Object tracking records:
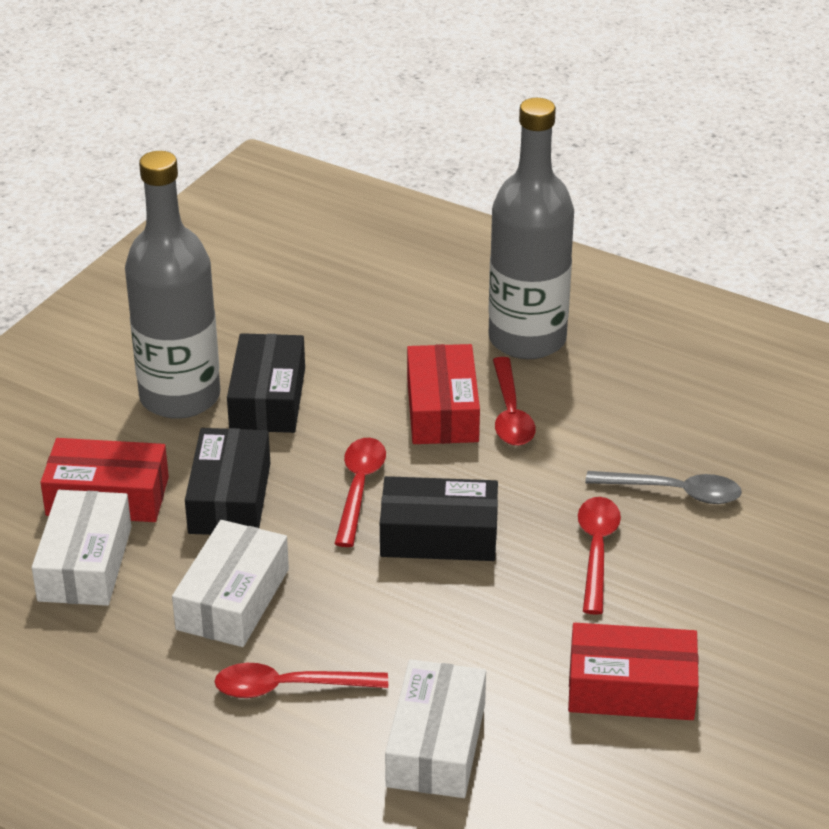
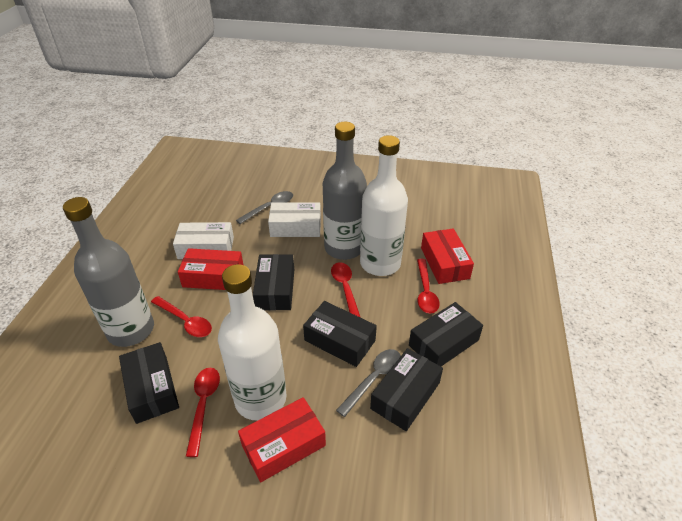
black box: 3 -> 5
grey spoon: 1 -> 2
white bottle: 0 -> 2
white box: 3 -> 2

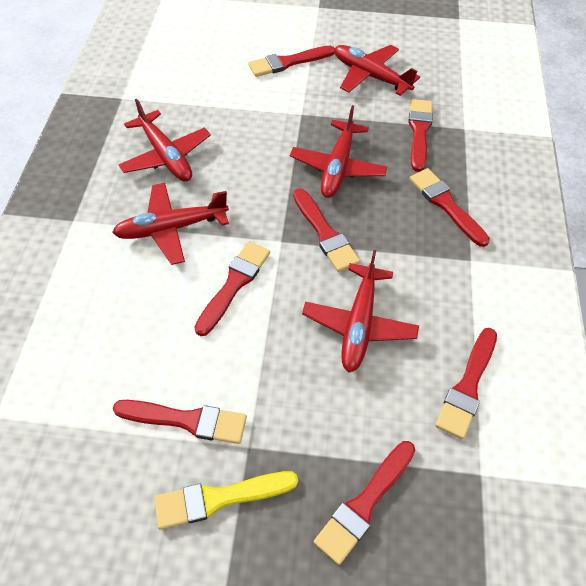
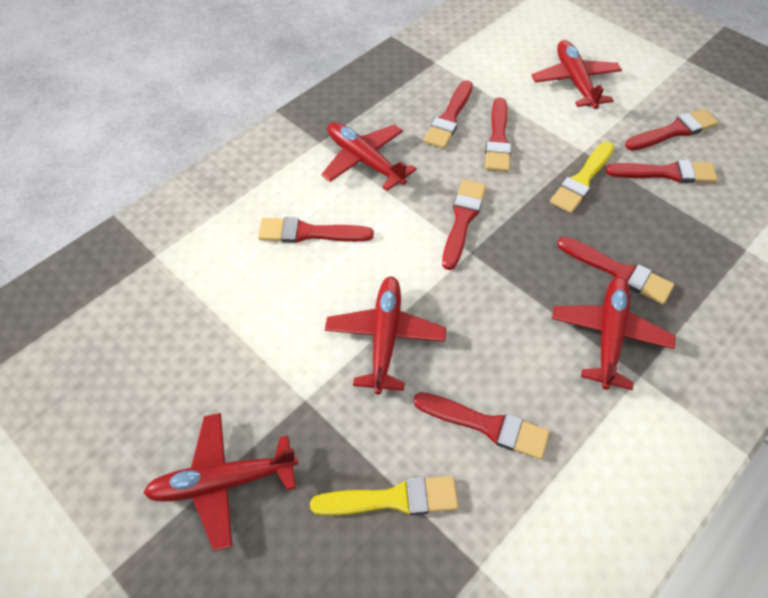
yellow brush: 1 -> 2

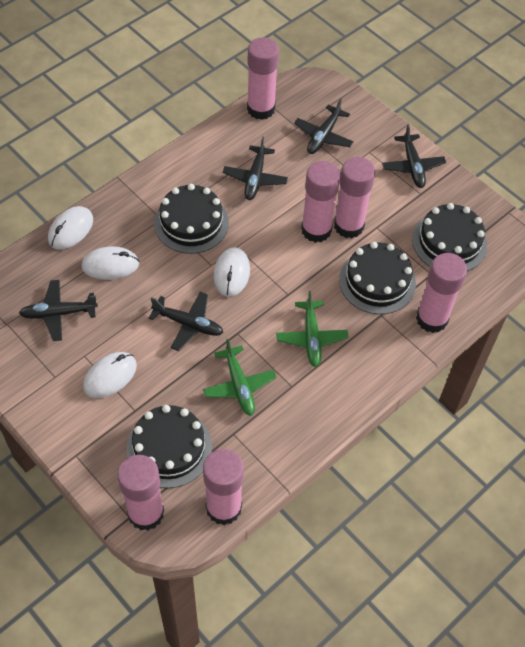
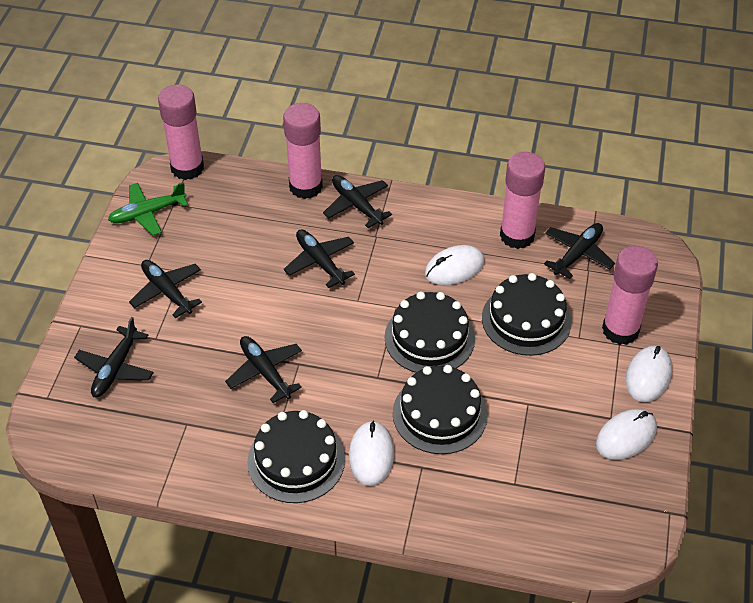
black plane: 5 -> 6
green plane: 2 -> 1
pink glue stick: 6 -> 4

### [Task item]
Before printing anything, remove the pictures; then print all the records exactly.

### [Response area]
black box: 3 -> 5
grey spoon: 1 -> 2
white bottle: 0 -> 2
white box: 3 -> 2

yellow brush: 1 -> 2

black plane: 5 -> 6
green plane: 2 -> 1
pink glue stick: 6 -> 4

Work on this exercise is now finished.